(Items listed in a dataset)
⁂
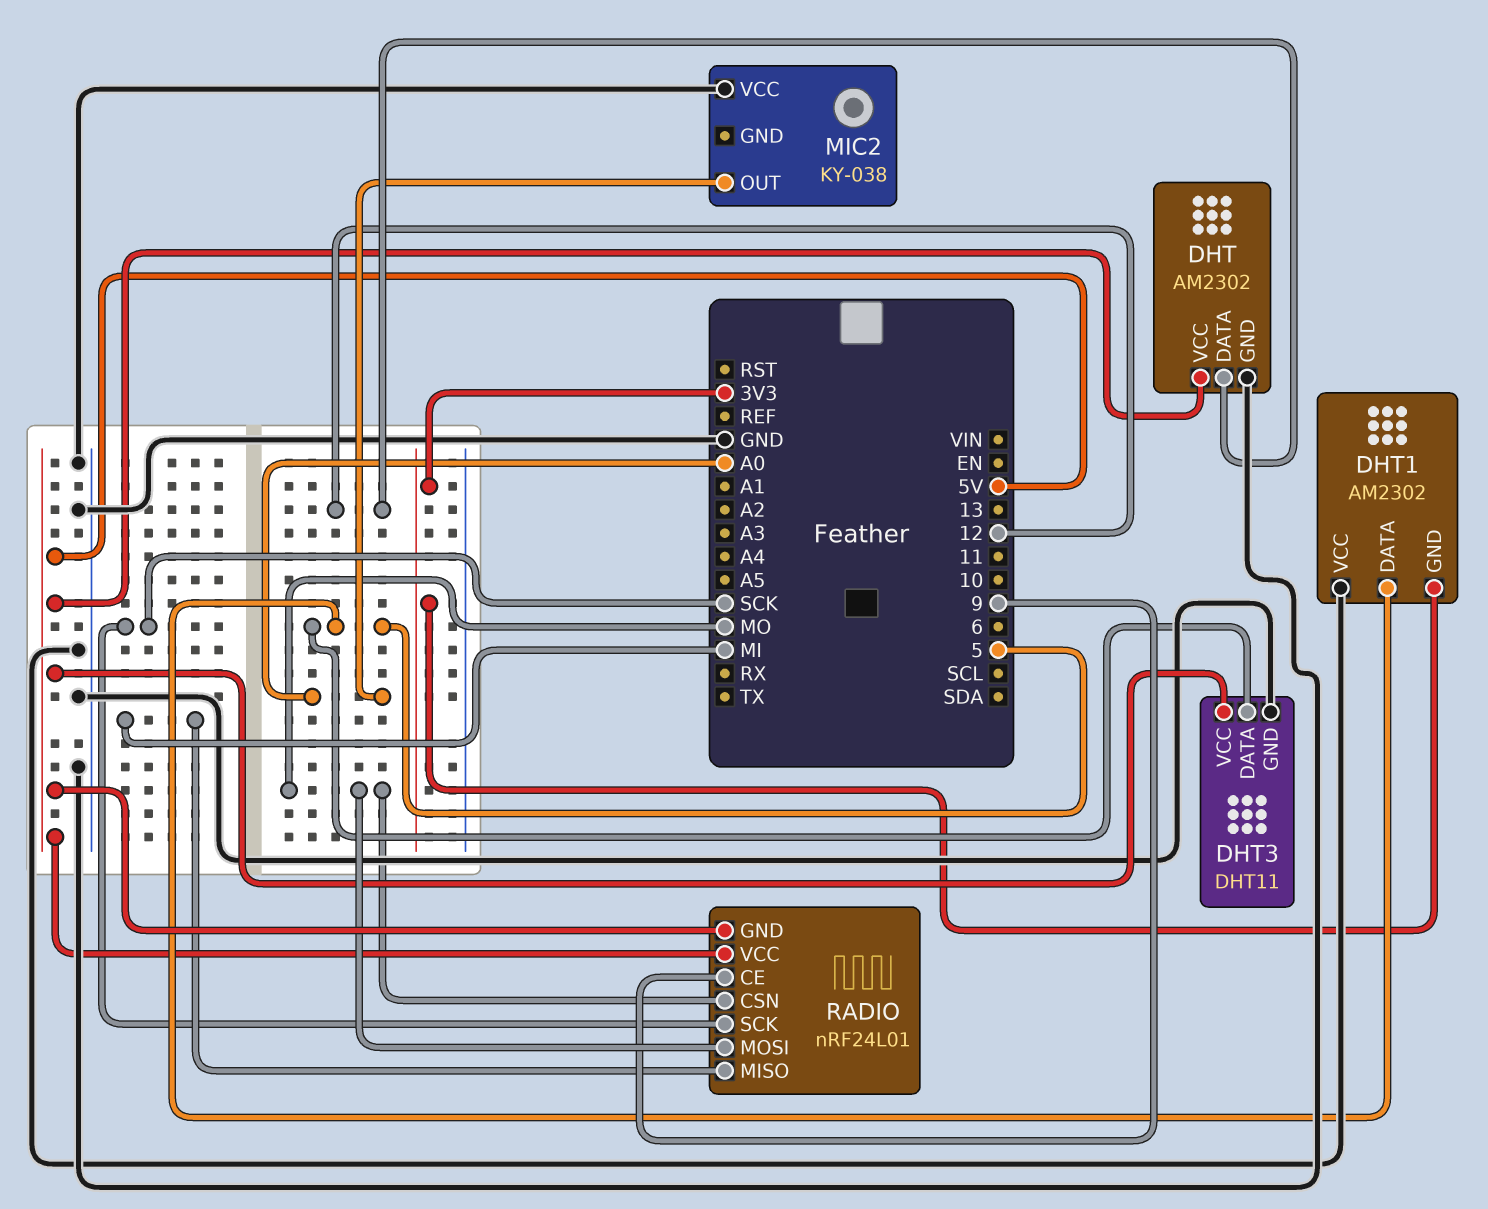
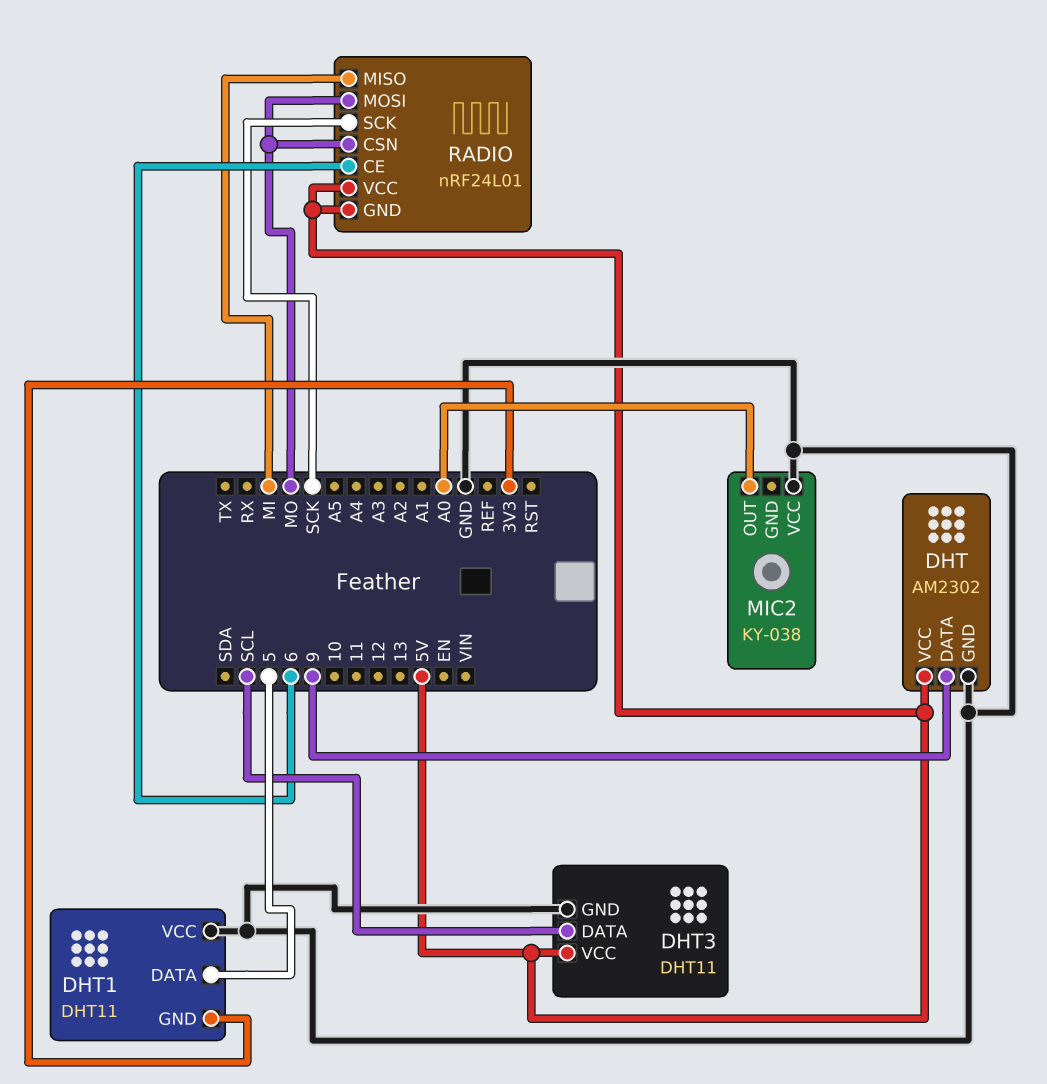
DHT pin DATA: 12 -> 9
DHT1: AM2302 -> DHT11
DHT3 pin DATA: 5 -> SCL
RADIO pin CE: 9 -> 6

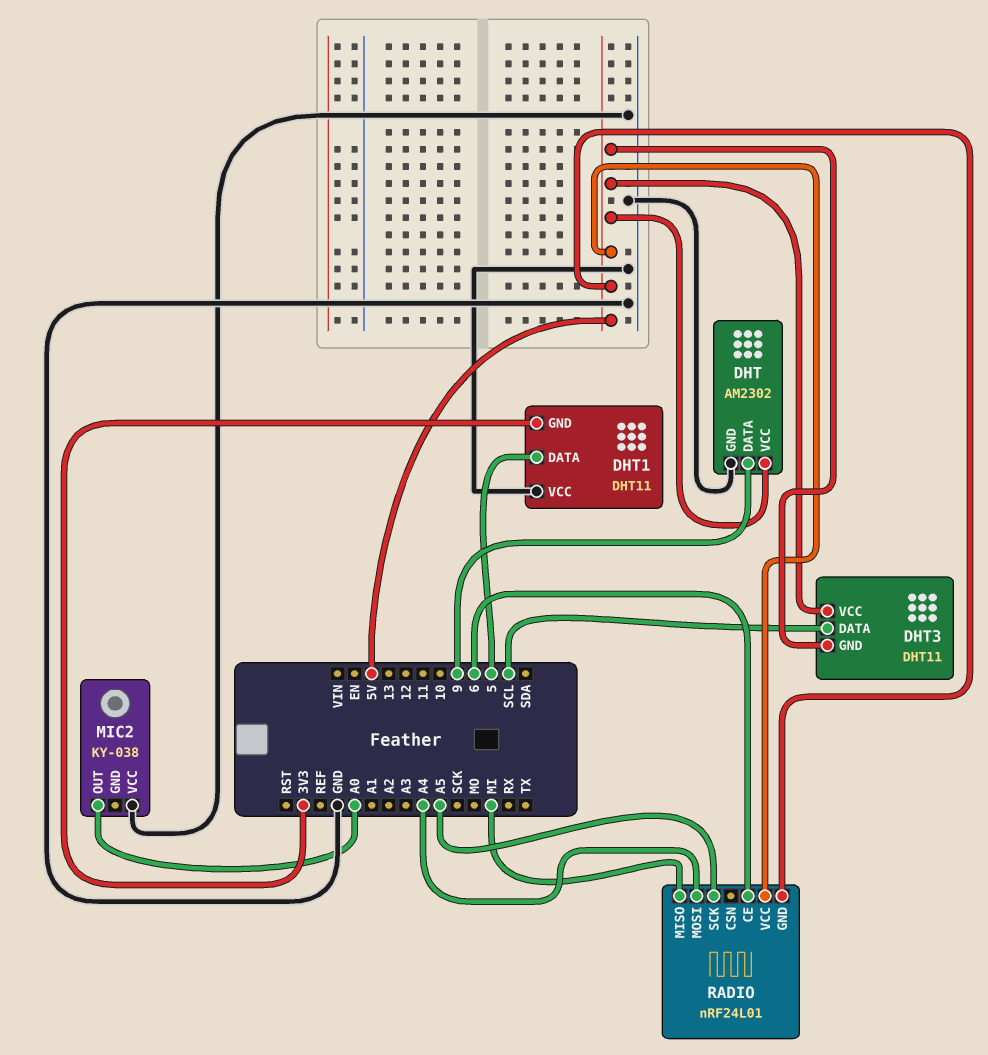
DHT3 pin GND: GND -> 5V
RADIO pin CSN: MO -> none
RADIO pin MOSI: MO -> A4
RADIO pin SCK: SCK -> A5

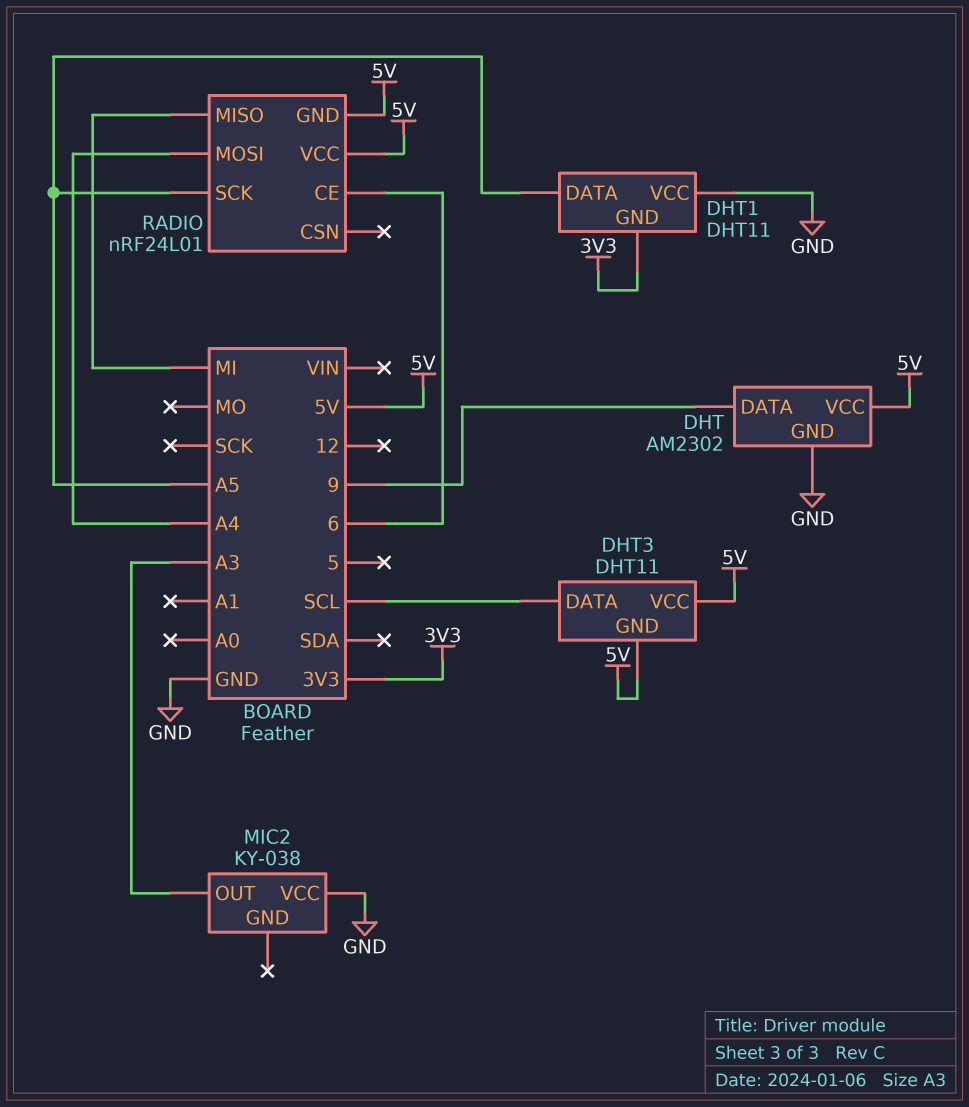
DHT1 pin DATA: 5 -> A5
MIC2 pin OUT: A0 -> A3

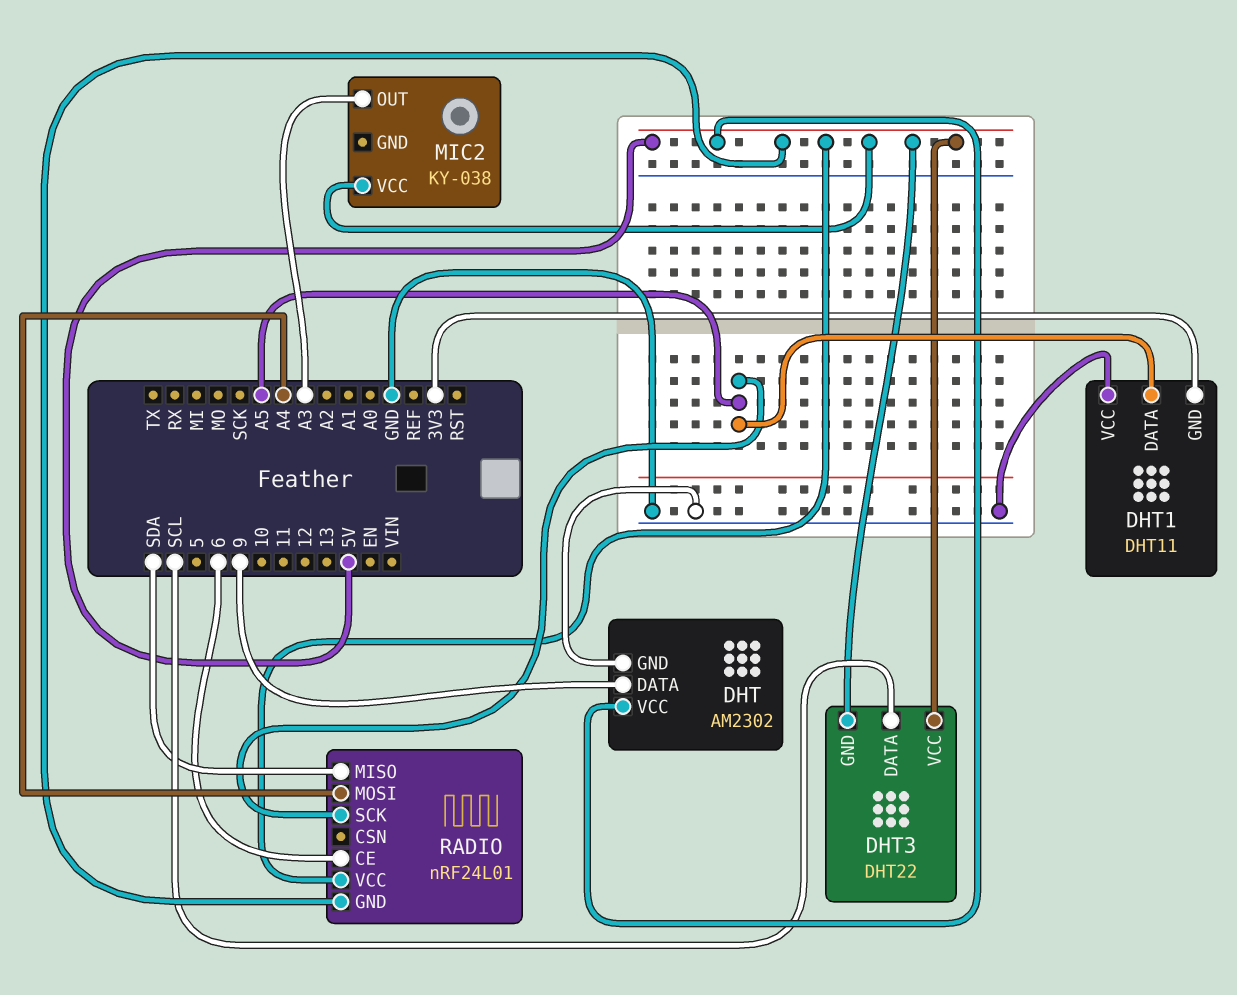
DHT3: DHT11 -> DHT22
MIC2 pin VCC: GND -> 5V
RADIO pin MISO: MI -> SDA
⁂
Exercise description: Copy each entry exactly as written, and drop the pictures from the copy.

Solution to the problem:
DHT pin DATA: 12 -> 9
DHT1: AM2302 -> DHT11
DHT3 pin DATA: 5 -> SCL
RADIO pin CE: 9 -> 6

DHT3 pin GND: GND -> 5V
RADIO pin CSN: MO -> none
RADIO pin MOSI: MO -> A4
RADIO pin SCK: SCK -> A5

DHT1 pin DATA: 5 -> A5
MIC2 pin OUT: A0 -> A3

DHT3: DHT11 -> DHT22
MIC2 pin VCC: GND -> 5V
RADIO pin MISO: MI -> SDA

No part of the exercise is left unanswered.